**ABOUT THIS TASK:** Only certain lines below are wanted: those starting at the line containing "U7: OR CD4071" and ending at the line containing "U220: NOR (in", both included, each retyped exactly.
Segment Open
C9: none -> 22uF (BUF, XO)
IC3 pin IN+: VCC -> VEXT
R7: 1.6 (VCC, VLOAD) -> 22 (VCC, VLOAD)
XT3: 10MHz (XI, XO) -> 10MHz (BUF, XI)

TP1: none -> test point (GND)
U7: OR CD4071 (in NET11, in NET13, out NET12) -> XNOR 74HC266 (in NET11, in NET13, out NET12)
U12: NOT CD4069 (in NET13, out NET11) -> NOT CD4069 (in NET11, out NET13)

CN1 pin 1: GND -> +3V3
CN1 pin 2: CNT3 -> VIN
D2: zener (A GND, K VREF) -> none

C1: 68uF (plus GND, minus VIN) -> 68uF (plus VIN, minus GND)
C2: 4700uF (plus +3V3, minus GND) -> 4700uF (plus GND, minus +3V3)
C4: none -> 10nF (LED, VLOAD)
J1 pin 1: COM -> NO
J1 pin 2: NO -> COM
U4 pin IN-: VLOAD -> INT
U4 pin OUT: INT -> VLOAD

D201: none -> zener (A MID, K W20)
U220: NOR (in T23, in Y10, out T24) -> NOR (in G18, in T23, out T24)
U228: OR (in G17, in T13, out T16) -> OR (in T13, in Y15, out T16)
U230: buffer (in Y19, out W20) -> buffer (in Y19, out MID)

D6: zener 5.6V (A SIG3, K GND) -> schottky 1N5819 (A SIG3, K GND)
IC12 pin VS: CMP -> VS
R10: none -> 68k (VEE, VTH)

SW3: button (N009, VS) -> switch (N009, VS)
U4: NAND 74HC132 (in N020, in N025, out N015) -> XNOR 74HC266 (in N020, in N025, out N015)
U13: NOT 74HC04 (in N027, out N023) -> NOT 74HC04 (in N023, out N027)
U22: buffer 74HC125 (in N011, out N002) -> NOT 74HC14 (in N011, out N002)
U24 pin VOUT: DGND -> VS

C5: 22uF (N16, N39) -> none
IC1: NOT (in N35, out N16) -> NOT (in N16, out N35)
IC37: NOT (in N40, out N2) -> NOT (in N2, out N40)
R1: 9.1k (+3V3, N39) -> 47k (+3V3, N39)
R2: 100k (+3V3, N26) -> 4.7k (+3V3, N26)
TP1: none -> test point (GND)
Segment Closed
**OUTPUT:**
U7: OR CD4071 (in NET11, in NET13, out NET12) -> XNOR 74HC266 (in NET11, in NET13, out NET12)
U12: NOT CD4069 (in NET13, out NET11) -> NOT CD4069 (in NET11, out NET13)

CN1 pin 1: GND -> +3V3
CN1 pin 2: CNT3 -> VIN
D2: zener (A GND, K VREF) -> none

C1: 68uF (plus GND, minus VIN) -> 68uF (plus VIN, minus GND)
C2: 4700uF (plus +3V3, minus GND) -> 4700uF (plus GND, minus +3V3)
C4: none -> 10nF (LED, VLOAD)
J1 pin 1: COM -> NO
J1 pin 2: NO -> COM
U4 pin IN-: VLOAD -> INT
U4 pin OUT: INT -> VLOAD

D201: none -> zener (A MID, K W20)
U220: NOR (in T23, in Y10, out T24) -> NOR (in G18, in T23, out T24)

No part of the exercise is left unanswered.